PROBLEM REQUIREMENTS: Each entry should be transcribed exactly as written, and any picture left out.

Object tracking records:
BEGIN

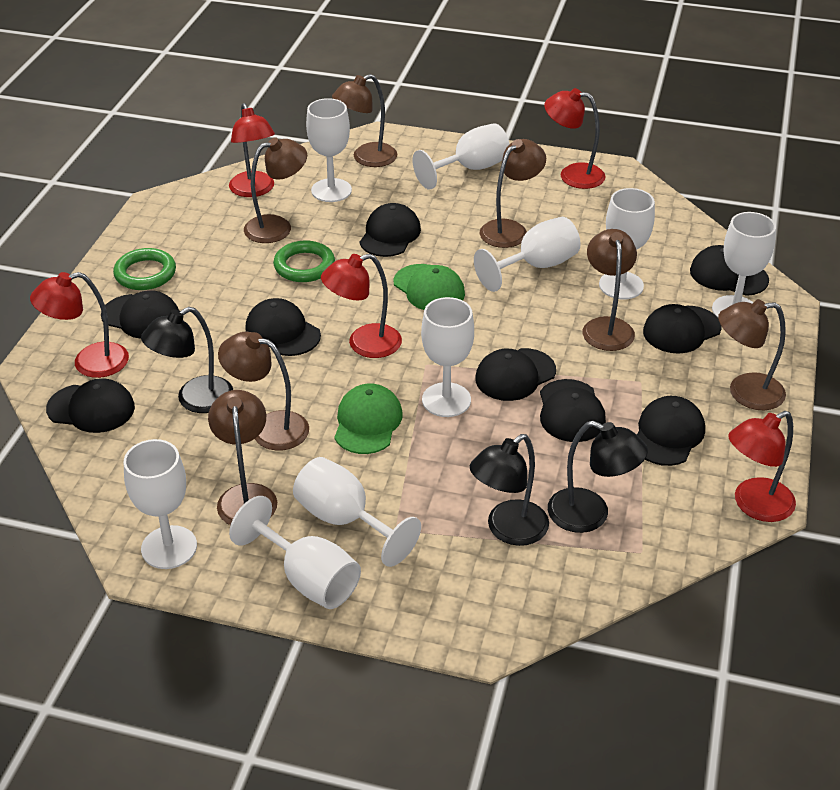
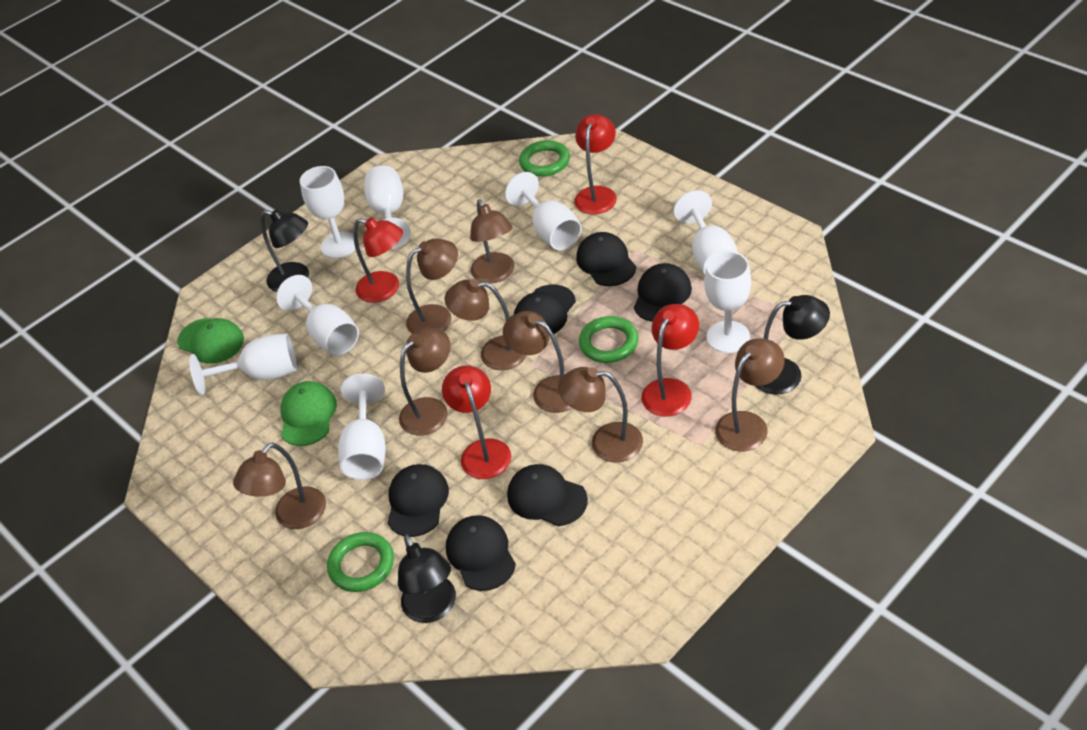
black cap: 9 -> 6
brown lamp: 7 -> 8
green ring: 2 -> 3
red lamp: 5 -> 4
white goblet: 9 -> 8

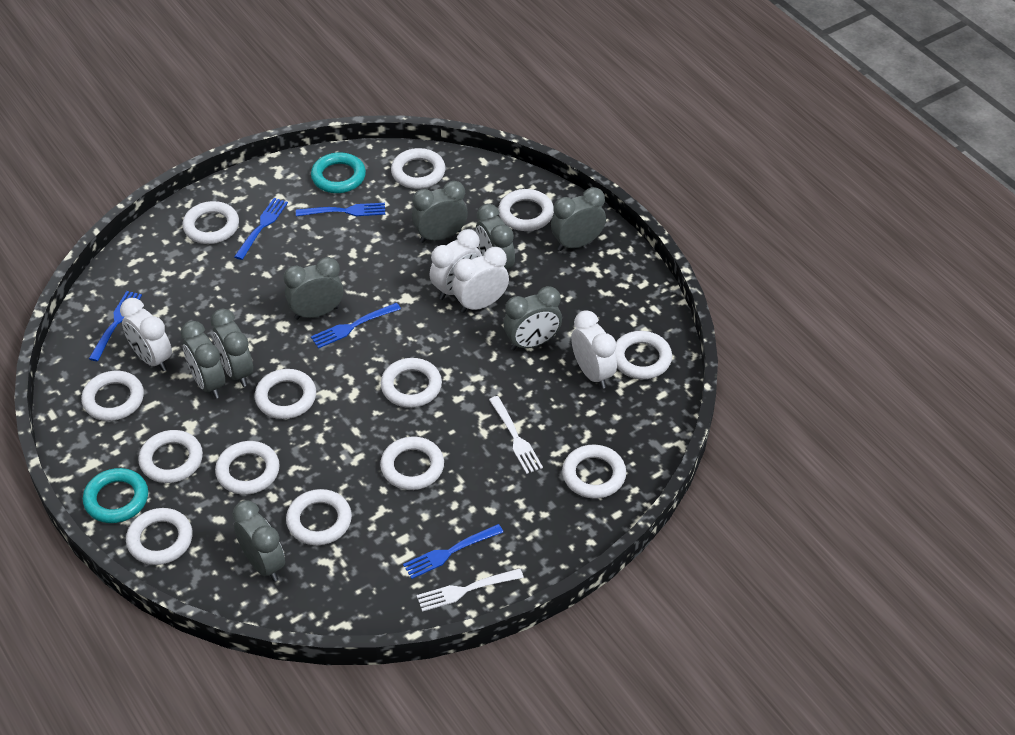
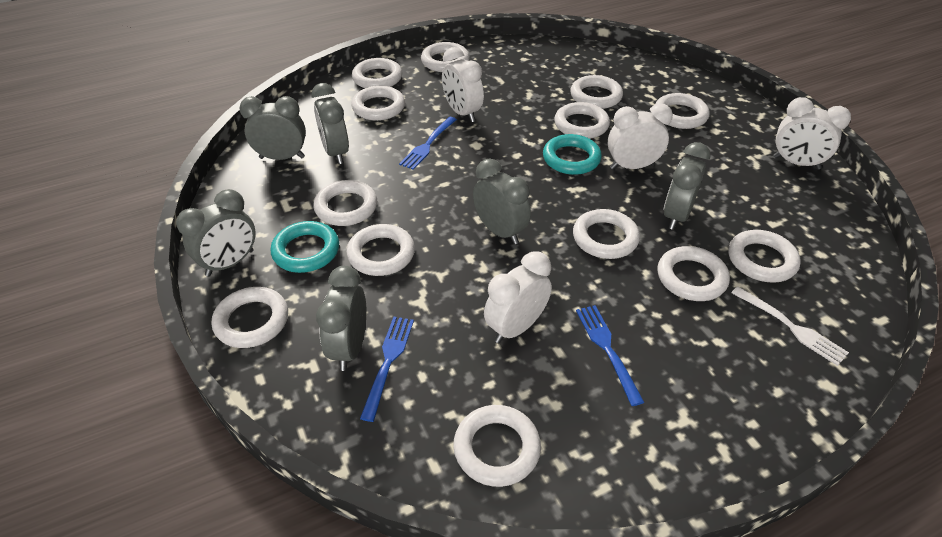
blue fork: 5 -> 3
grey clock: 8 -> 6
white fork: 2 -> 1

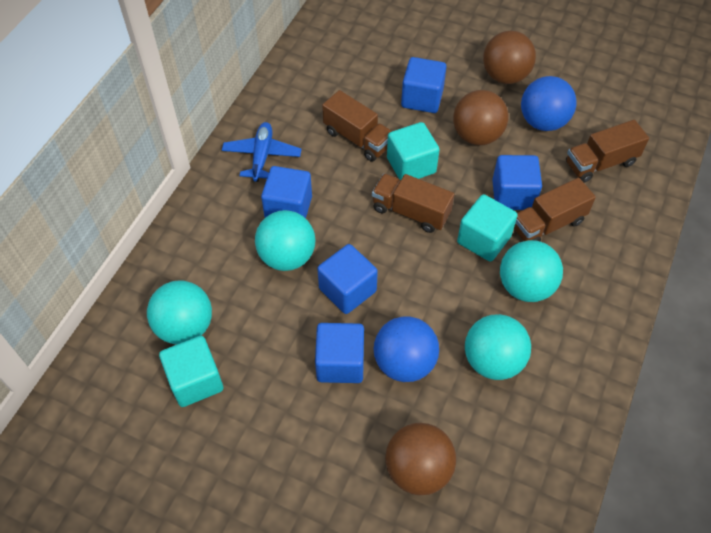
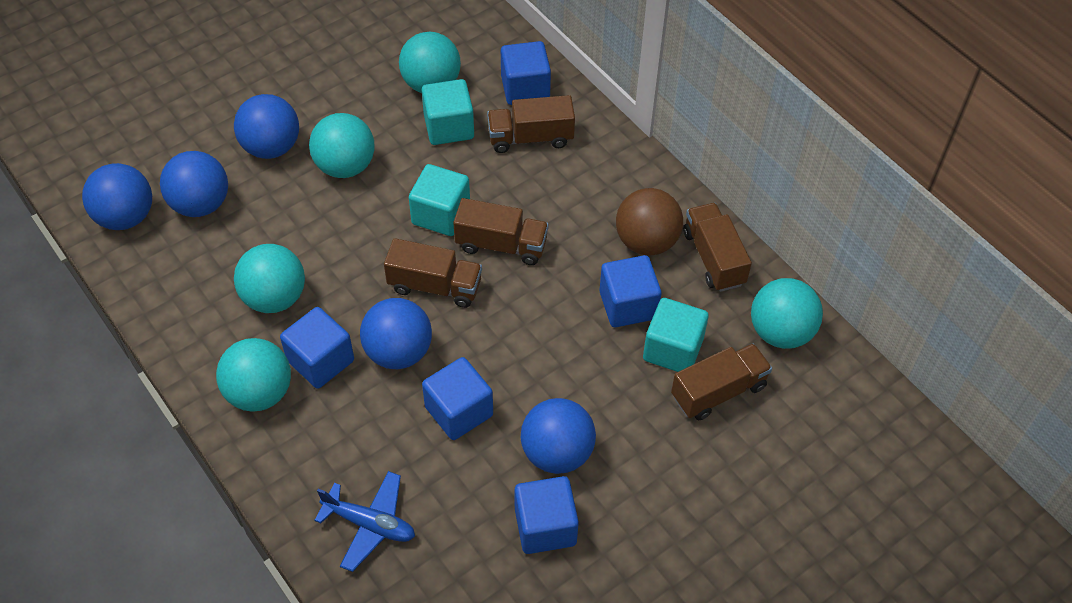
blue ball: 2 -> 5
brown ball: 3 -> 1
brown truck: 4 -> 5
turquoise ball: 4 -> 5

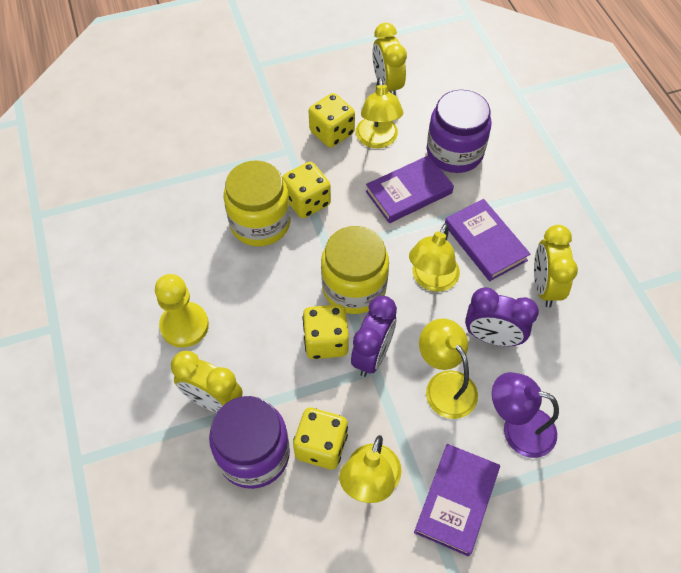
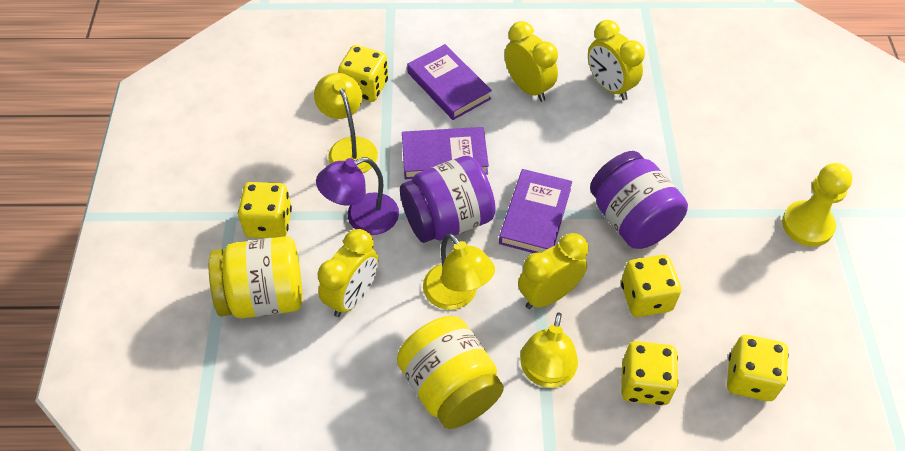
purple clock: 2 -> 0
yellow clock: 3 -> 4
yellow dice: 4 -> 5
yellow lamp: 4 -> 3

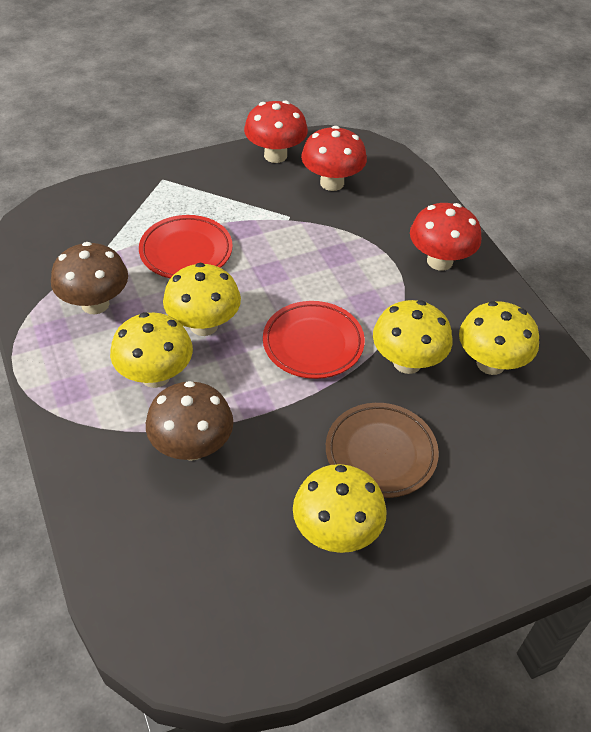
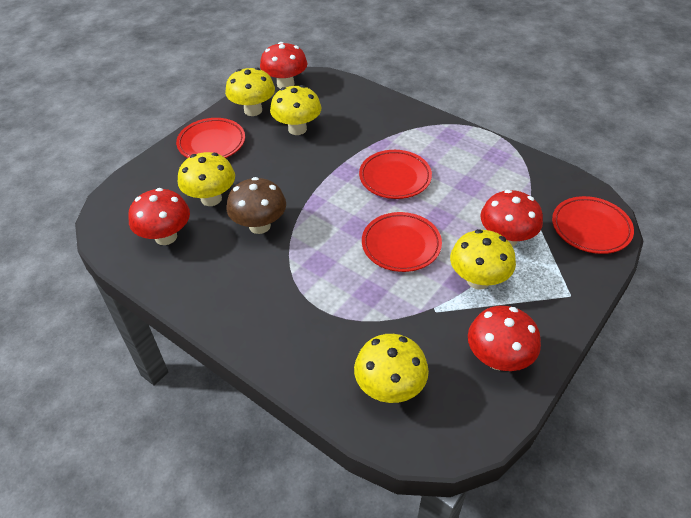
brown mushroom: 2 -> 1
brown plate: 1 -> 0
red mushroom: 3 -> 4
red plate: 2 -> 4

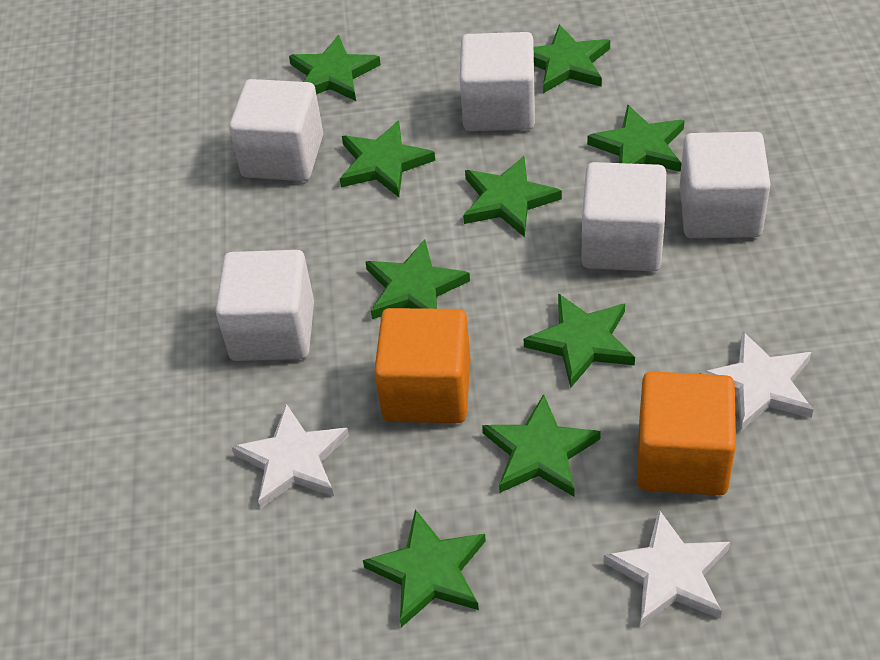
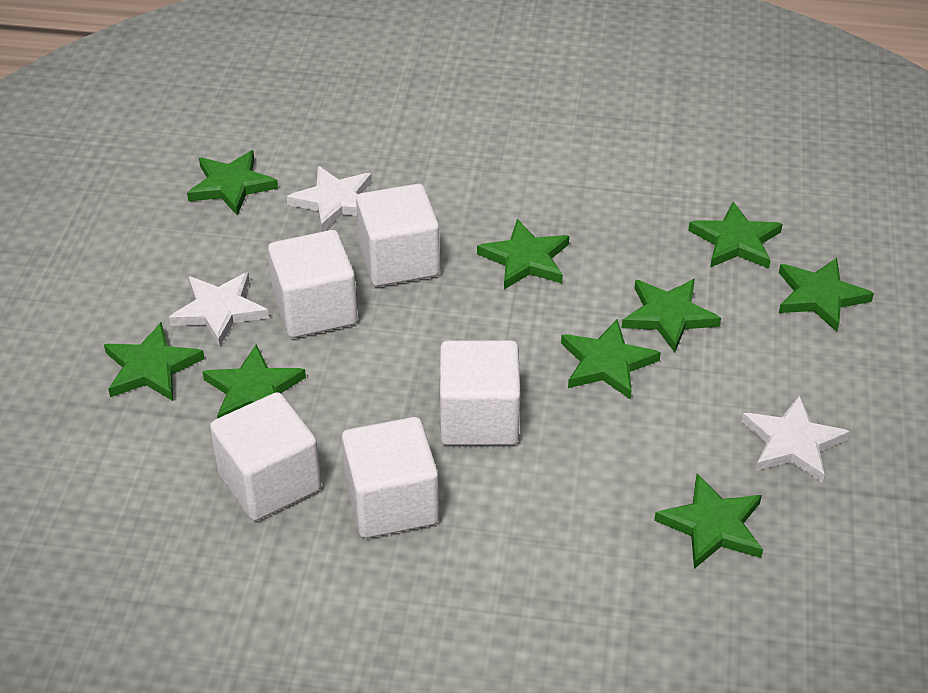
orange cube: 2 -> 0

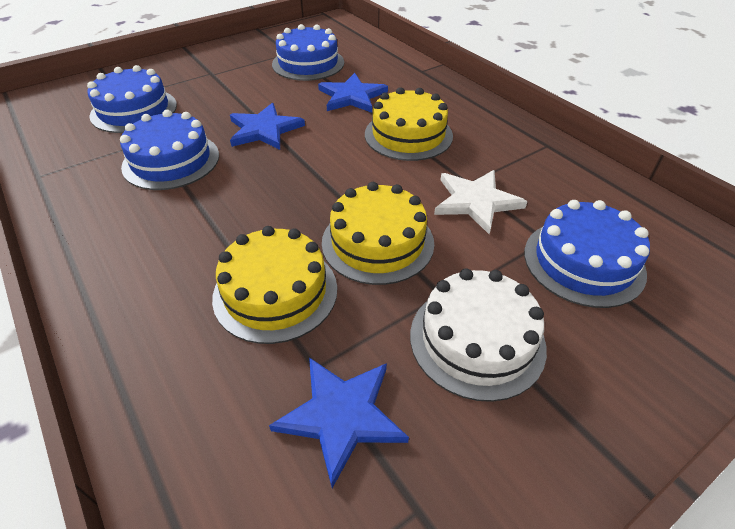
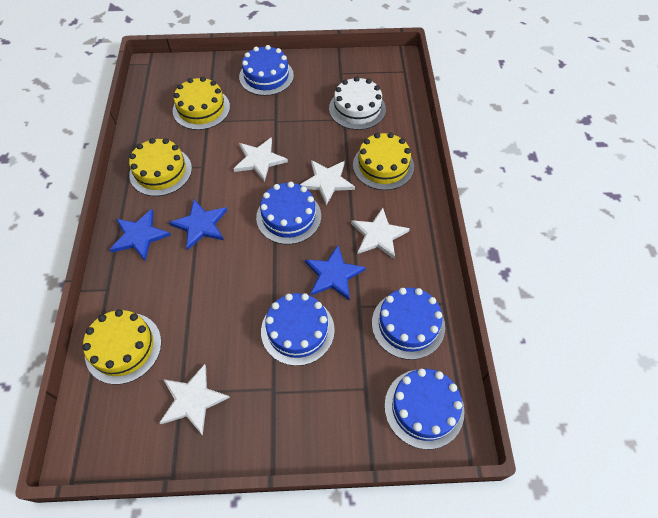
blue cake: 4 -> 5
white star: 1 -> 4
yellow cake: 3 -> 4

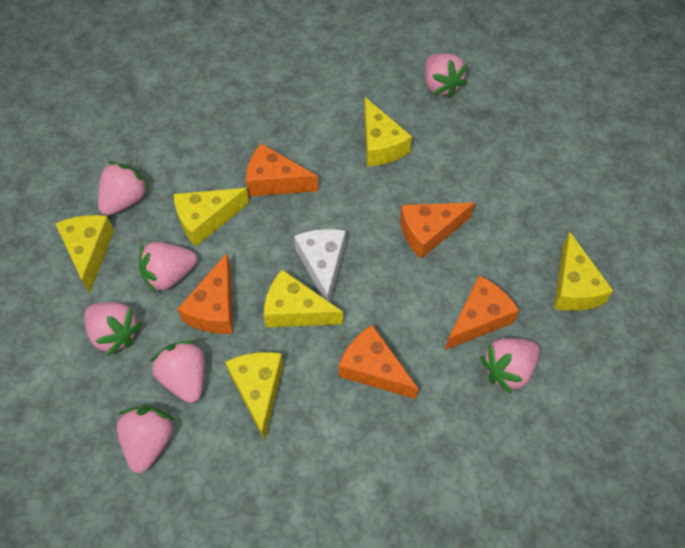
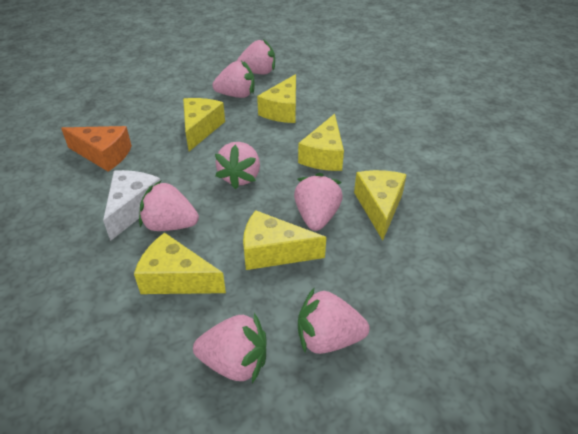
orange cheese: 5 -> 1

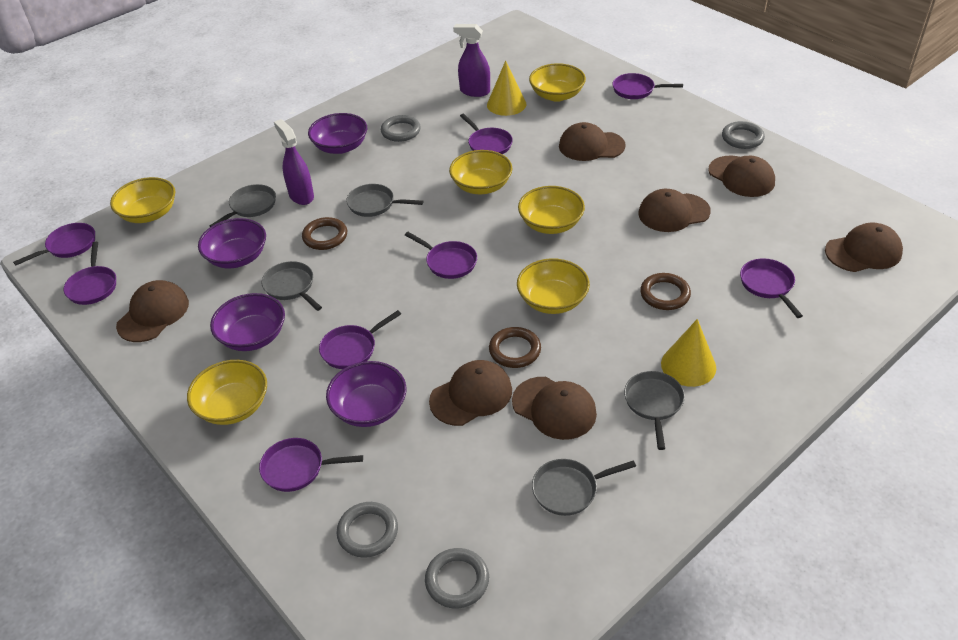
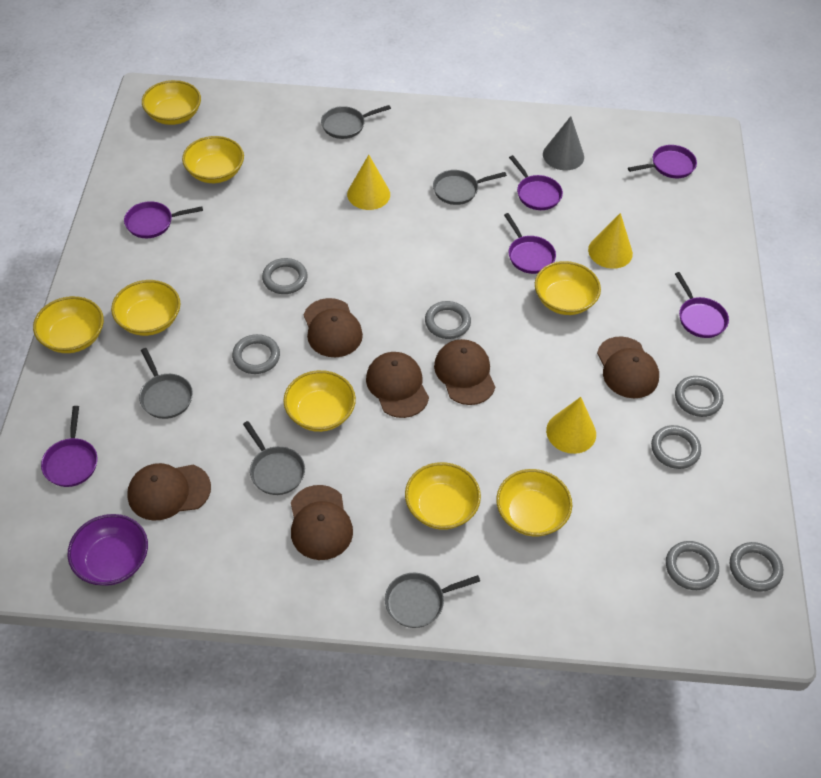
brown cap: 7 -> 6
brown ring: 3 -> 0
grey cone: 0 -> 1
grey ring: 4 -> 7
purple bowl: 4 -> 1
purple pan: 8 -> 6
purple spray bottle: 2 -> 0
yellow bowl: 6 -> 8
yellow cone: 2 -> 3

END

ANSWER SECTION:
black cap: 9 -> 6
brown lamp: 7 -> 8
green ring: 2 -> 3
red lamp: 5 -> 4
white goblet: 9 -> 8

blue fork: 5 -> 3
grey clock: 8 -> 6
white fork: 2 -> 1

blue ball: 2 -> 5
brown ball: 3 -> 1
brown truck: 4 -> 5
turquoise ball: 4 -> 5

purple clock: 2 -> 0
yellow clock: 3 -> 4
yellow dice: 4 -> 5
yellow lamp: 4 -> 3

brown mushroom: 2 -> 1
brown plate: 1 -> 0
red mushroom: 3 -> 4
red plate: 2 -> 4

orange cube: 2 -> 0

blue cake: 4 -> 5
white star: 1 -> 4
yellow cake: 3 -> 4

orange cheese: 5 -> 1

brown cap: 7 -> 6
brown ring: 3 -> 0
grey cone: 0 -> 1
grey ring: 4 -> 7
purple bowl: 4 -> 1
purple pan: 8 -> 6
purple spray bottle: 2 -> 0
yellow bowl: 6 -> 8
yellow cone: 2 -> 3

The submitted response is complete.